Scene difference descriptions
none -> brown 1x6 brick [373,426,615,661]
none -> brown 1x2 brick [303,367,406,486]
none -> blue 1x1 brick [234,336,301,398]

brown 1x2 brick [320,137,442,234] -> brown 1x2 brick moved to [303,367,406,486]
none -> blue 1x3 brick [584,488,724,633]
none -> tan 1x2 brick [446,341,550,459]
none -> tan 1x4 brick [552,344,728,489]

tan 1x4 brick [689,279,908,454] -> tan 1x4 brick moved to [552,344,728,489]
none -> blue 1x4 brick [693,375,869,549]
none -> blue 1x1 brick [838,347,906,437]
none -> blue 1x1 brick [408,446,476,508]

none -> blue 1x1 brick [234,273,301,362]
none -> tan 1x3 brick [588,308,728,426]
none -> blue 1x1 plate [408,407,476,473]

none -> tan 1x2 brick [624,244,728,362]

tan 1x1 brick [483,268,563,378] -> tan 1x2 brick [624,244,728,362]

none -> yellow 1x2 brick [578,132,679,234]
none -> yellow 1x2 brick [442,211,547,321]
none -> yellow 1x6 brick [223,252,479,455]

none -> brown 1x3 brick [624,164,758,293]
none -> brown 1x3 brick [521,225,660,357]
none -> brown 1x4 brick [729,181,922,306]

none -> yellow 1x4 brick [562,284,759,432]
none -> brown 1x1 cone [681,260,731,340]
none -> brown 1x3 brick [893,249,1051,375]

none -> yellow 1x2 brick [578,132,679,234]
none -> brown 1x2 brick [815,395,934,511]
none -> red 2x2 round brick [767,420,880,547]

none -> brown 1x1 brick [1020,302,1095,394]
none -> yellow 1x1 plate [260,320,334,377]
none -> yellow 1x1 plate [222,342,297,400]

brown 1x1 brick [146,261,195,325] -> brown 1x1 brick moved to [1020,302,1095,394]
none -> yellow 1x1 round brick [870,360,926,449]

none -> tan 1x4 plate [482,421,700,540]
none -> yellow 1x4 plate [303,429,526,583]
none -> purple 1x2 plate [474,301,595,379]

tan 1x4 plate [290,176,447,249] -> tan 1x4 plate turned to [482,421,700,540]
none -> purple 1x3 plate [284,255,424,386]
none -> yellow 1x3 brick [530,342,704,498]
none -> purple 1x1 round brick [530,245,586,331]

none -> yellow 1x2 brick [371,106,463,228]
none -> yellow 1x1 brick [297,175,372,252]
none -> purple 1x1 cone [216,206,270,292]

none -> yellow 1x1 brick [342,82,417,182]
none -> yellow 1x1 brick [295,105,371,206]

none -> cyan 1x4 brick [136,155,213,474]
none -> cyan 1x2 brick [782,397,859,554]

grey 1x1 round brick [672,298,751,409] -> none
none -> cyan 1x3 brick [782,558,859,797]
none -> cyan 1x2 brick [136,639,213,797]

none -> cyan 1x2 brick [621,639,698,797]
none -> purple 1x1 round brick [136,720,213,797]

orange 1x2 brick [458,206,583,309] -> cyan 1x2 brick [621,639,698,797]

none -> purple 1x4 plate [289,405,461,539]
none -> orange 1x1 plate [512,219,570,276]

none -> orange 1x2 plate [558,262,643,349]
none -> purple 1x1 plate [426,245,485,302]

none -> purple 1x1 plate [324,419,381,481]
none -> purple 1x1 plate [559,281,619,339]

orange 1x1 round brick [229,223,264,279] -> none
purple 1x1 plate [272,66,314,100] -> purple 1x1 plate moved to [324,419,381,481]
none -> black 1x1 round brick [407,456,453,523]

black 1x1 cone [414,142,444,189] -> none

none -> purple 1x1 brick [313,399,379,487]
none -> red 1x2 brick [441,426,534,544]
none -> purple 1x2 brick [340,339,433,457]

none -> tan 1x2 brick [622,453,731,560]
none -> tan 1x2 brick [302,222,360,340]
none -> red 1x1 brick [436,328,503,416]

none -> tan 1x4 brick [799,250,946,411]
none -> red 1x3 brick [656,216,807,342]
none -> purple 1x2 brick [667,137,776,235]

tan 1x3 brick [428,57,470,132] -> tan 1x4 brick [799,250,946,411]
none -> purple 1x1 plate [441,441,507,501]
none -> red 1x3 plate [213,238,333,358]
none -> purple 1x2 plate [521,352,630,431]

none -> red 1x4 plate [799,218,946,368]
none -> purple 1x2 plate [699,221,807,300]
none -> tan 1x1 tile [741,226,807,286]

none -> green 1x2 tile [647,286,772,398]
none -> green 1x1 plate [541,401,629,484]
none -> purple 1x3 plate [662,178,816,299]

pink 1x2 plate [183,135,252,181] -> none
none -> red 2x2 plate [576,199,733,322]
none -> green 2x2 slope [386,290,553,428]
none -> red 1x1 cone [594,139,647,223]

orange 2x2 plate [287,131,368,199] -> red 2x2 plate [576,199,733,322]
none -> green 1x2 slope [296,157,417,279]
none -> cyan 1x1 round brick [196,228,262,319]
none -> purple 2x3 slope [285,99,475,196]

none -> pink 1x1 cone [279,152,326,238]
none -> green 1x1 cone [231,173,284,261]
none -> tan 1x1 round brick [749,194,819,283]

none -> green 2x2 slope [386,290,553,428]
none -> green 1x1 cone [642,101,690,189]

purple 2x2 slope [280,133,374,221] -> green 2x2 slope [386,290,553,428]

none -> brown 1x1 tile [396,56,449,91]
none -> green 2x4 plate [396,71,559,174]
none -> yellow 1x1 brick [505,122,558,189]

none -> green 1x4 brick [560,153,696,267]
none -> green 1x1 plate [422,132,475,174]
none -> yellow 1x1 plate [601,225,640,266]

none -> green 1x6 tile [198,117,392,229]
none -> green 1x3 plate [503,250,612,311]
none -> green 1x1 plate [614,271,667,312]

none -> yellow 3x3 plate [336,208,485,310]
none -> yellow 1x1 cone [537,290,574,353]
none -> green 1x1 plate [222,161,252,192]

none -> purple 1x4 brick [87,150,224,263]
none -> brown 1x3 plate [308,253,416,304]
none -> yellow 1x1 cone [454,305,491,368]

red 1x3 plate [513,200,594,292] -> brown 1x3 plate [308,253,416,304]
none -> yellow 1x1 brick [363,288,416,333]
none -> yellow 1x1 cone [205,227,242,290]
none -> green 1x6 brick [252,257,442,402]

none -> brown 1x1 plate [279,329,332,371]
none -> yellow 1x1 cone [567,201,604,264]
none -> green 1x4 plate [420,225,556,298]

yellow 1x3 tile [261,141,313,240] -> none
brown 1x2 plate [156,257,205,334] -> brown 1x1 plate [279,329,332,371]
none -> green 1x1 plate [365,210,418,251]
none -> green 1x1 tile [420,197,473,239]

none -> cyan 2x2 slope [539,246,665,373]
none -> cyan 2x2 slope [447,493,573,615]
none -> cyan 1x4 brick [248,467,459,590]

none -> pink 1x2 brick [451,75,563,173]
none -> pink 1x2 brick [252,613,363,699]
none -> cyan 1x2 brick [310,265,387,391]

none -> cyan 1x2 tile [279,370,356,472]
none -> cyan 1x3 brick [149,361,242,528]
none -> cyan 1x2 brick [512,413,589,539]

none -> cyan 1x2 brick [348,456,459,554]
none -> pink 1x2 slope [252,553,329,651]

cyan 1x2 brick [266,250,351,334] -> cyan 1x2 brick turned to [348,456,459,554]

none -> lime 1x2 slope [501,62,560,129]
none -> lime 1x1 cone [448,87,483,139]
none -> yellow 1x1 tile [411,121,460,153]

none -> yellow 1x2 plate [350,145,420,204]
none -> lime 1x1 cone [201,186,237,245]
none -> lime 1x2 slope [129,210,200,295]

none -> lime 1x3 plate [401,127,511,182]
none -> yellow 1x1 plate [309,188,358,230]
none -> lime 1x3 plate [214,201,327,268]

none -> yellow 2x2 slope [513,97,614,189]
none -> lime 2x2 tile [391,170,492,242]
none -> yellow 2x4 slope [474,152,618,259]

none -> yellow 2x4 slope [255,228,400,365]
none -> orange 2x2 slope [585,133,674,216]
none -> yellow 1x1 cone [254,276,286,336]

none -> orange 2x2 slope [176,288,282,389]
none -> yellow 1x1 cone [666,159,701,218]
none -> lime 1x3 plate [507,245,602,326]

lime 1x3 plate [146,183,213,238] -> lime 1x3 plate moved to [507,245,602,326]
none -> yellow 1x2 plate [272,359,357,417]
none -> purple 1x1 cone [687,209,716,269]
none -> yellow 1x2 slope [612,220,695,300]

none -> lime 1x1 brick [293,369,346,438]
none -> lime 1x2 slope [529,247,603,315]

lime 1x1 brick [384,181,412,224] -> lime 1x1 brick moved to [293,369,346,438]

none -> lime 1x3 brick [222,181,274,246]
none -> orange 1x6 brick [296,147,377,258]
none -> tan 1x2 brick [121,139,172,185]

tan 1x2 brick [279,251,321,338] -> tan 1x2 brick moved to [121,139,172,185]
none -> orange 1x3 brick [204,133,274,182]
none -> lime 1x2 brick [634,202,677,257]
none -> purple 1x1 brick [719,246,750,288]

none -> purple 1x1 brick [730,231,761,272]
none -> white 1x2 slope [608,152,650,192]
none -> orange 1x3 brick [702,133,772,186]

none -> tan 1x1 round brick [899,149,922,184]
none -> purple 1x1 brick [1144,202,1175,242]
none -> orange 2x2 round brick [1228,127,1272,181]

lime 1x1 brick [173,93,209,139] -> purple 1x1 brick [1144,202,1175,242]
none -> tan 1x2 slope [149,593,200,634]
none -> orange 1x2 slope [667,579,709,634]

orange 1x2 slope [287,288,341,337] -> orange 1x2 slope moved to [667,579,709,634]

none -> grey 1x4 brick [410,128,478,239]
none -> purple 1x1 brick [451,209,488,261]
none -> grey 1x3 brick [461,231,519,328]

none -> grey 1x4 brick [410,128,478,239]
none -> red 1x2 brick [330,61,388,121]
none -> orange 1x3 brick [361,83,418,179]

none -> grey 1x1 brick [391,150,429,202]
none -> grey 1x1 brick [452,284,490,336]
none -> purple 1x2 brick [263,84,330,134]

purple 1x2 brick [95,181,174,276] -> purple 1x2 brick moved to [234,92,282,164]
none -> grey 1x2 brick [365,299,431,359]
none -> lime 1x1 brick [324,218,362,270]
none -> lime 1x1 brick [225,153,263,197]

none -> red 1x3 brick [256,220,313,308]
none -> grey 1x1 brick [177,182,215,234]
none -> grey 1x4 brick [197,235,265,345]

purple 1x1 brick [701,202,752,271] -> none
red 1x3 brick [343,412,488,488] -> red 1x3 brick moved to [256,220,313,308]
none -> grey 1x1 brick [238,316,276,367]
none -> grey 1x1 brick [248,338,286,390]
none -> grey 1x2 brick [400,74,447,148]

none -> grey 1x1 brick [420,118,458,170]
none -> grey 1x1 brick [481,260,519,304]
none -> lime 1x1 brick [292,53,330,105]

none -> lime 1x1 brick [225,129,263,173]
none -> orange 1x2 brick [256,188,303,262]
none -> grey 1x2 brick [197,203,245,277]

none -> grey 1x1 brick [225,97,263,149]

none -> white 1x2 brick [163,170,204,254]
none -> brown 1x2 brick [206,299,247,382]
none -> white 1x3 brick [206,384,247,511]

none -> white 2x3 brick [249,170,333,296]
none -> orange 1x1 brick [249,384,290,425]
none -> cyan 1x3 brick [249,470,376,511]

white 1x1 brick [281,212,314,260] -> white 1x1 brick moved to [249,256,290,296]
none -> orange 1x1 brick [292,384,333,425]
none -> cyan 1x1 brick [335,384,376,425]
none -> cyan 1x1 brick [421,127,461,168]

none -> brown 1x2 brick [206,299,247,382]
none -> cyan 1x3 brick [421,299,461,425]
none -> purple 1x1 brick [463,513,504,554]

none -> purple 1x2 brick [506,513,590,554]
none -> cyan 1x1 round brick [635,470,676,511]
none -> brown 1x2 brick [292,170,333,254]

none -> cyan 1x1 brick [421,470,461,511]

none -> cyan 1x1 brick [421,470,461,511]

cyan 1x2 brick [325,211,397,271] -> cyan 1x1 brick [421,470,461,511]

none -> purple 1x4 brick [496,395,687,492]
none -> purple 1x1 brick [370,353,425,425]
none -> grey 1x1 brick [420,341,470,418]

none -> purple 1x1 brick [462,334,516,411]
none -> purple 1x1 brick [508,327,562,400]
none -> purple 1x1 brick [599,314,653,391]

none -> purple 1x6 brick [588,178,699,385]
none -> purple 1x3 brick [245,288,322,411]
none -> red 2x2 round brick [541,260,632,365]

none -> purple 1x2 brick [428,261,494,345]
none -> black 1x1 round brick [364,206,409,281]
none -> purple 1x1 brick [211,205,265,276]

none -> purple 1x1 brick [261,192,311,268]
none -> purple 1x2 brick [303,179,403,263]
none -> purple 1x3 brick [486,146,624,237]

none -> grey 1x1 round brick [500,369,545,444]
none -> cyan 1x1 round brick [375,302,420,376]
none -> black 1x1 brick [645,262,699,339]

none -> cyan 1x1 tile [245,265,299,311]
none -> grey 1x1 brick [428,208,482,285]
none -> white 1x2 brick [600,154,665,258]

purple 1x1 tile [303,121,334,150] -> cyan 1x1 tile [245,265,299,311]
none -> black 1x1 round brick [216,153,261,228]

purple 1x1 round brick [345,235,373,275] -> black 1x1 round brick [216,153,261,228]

> What is required
When a line in the data contains "turned", return it as written.

> Answer for this exercise
tan 1x4 plate [290,176,447,249] -> tan 1x4 plate turned to [482,421,700,540]
cyan 1x2 brick [266,250,351,334] -> cyan 1x2 brick turned to [348,456,459,554]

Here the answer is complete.